What is needed = In the records below, find the line containing "purple cupcake: 3 -> 5" and return it together with every later line, exactly as written; pictures are to be omitted.

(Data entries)
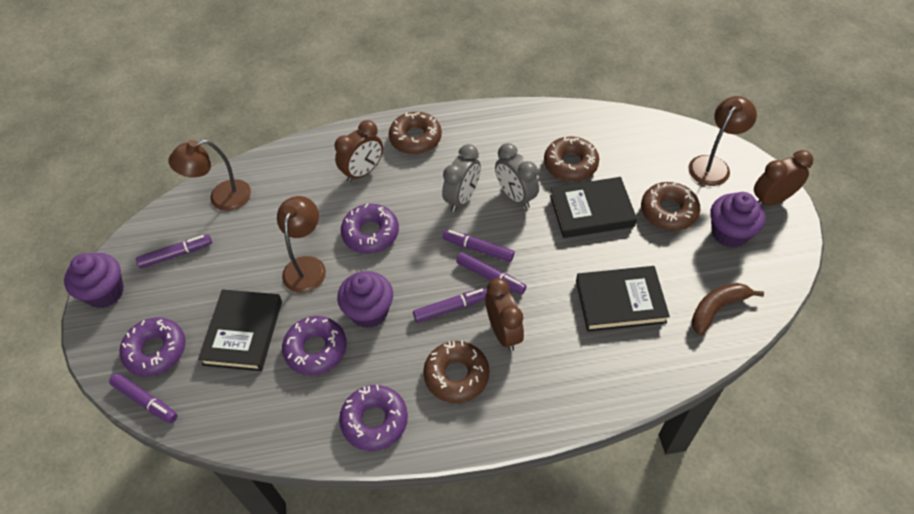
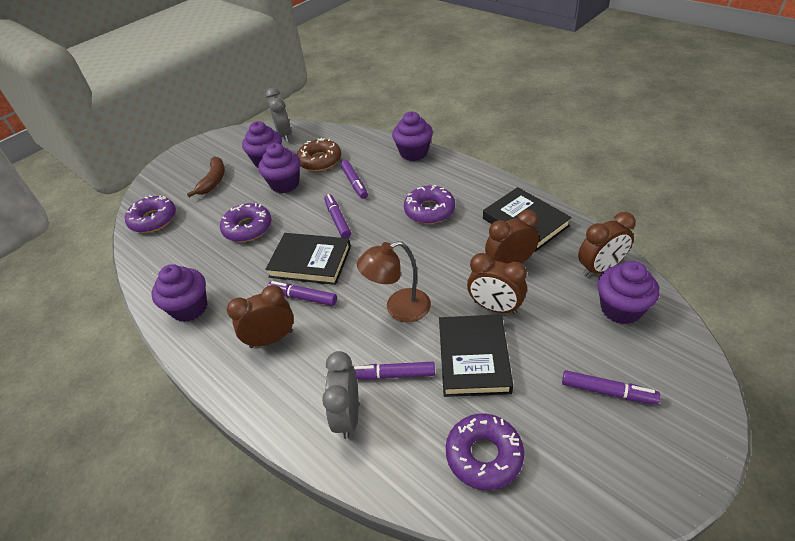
brown clock: 3 -> 4
brown donut: 4 -> 1
brown lamp: 3 -> 1
purple cupcake: 3 -> 5

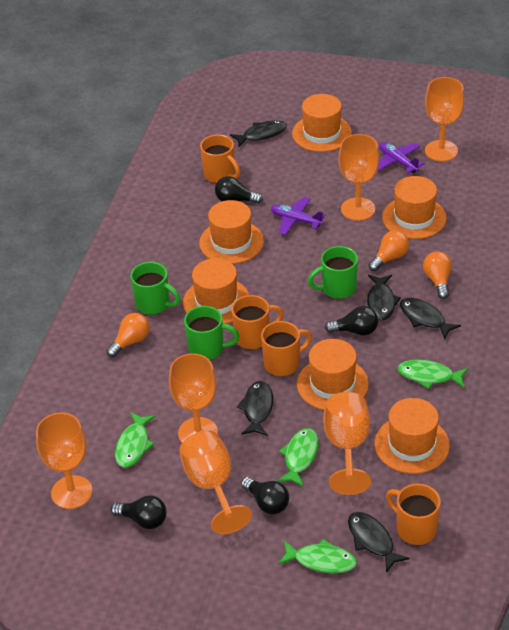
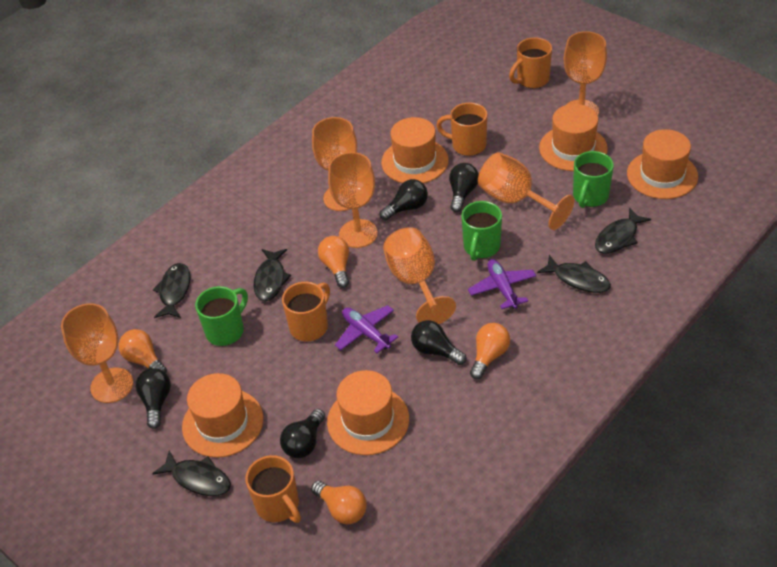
black light bulb: 4 -> 5
green fish: 4 -> 0
orange hat: 6 -> 5
orange light bulb: 3 -> 4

Response =
purple cupcake: 3 -> 5

black light bulb: 4 -> 5
green fish: 4 -> 0
orange hat: 6 -> 5
orange light bulb: 3 -> 4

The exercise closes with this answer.